▶ [EXERCISE GOAL] A single number is the whole answer: the count of lines in the records where "candle" occurs.

[[ ENTRIES SHOWN, beginning ]]

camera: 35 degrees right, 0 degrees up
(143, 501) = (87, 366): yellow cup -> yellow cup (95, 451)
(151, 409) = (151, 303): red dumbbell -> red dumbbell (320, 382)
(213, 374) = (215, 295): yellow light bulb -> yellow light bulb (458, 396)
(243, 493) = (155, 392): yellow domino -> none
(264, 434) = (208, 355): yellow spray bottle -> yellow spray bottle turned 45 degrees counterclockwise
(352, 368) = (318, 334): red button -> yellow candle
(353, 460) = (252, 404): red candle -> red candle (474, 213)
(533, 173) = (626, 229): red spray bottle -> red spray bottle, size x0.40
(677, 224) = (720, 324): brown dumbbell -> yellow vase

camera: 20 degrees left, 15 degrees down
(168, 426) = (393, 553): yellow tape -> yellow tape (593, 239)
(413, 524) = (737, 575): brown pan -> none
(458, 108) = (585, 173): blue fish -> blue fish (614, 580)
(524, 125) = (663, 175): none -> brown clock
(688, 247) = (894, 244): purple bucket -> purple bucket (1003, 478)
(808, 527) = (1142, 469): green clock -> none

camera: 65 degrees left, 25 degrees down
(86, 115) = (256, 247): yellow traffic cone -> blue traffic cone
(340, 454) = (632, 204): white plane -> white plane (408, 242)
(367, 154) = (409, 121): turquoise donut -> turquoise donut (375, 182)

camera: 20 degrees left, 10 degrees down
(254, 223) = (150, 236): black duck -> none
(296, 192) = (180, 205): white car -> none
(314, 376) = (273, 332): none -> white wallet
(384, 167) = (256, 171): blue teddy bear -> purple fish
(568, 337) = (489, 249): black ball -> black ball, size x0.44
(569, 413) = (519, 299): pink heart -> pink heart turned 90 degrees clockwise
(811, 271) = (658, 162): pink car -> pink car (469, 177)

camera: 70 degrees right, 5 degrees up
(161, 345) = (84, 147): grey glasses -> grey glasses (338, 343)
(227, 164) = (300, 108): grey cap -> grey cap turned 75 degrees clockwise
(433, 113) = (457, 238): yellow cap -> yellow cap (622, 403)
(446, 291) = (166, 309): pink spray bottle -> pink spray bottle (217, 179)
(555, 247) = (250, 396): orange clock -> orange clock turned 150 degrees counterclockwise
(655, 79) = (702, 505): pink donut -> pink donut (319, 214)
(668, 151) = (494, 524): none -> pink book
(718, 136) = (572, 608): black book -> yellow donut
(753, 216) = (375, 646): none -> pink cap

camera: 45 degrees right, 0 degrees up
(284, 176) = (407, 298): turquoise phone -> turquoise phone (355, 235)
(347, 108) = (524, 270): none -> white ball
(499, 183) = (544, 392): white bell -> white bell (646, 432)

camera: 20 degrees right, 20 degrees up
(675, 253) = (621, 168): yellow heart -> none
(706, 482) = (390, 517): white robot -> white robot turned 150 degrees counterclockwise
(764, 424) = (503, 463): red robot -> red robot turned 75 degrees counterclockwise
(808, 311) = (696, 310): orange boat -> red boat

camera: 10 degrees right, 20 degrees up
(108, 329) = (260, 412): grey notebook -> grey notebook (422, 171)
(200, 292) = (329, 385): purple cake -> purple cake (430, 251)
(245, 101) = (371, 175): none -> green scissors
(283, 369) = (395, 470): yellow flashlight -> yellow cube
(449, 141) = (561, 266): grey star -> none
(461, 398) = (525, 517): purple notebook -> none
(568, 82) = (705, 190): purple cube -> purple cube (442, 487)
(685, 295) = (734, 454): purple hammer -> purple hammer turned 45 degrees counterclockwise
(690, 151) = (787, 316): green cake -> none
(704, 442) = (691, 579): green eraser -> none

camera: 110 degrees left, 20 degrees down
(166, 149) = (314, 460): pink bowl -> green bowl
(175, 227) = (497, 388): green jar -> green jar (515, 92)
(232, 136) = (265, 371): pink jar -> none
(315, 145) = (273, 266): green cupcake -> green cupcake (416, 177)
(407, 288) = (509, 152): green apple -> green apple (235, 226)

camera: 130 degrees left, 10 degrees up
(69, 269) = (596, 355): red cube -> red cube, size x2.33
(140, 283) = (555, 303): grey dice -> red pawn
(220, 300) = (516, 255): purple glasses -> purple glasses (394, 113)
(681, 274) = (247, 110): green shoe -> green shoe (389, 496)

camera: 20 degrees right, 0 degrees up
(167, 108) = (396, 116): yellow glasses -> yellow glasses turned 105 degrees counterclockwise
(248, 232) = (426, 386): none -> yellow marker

[[ ENTRIES SHOWN, end ]]

▶ [ANSWER SPACE] 2